### Do this:
Copy out the rows below verbatim, starting at the line containing "Describe the element at coordinates (270, 1141)" and ending at the line containing "conveyed [1228, 391]".

________________

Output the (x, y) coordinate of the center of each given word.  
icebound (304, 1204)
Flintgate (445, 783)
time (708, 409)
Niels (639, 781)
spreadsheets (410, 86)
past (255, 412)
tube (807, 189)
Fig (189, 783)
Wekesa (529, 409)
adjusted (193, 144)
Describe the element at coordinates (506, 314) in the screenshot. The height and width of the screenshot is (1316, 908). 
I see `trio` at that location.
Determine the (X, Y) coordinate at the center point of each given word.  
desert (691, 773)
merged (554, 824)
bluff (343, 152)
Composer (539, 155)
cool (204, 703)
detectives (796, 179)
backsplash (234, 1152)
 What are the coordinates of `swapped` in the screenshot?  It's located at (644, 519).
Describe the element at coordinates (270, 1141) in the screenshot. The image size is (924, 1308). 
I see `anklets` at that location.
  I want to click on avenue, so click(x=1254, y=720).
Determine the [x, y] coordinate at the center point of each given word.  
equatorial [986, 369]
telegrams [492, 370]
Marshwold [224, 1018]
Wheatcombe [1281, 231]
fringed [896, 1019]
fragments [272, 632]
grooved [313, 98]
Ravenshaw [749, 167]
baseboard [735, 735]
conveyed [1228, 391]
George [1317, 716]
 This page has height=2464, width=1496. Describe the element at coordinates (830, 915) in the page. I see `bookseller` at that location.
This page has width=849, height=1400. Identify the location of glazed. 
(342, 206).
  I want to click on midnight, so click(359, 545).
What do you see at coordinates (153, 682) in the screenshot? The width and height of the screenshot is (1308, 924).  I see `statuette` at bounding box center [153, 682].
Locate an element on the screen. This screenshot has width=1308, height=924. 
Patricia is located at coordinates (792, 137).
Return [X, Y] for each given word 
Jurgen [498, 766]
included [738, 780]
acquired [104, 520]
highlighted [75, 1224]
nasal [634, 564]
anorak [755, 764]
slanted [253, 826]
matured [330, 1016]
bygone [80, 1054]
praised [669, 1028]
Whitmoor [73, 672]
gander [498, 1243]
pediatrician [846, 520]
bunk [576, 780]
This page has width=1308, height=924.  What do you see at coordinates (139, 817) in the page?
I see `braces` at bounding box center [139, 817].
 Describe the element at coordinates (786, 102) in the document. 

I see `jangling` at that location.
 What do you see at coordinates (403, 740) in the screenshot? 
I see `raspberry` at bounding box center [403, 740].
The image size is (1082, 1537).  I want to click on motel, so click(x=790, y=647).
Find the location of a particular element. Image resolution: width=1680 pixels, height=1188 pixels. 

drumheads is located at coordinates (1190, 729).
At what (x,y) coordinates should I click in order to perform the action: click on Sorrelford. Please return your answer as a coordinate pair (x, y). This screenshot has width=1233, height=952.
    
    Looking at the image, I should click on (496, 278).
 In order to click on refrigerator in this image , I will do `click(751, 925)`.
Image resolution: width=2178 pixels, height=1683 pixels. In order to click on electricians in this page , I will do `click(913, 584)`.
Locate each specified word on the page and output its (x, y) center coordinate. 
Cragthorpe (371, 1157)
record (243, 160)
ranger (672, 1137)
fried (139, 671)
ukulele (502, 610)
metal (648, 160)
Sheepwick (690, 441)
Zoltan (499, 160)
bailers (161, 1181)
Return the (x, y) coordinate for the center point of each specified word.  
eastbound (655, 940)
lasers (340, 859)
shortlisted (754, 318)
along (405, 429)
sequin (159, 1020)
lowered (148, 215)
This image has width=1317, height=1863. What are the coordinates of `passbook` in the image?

________________

### Solution for this problem:
Describe the element at coordinates (270, 1141) in the screenshot. The image size is (924, 1308). 
I see `anklets` at that location.
  I want to click on avenue, so click(x=1254, y=720).
Determine the [x, y] coordinate at the center point of each given word.  
equatorial [986, 369]
telegrams [492, 370]
Marshwold [224, 1018]
Wheatcombe [1281, 231]
fringed [896, 1019]
fragments [272, 632]
grooved [313, 98]
Ravenshaw [749, 167]
baseboard [735, 735]
conveyed [1228, 391]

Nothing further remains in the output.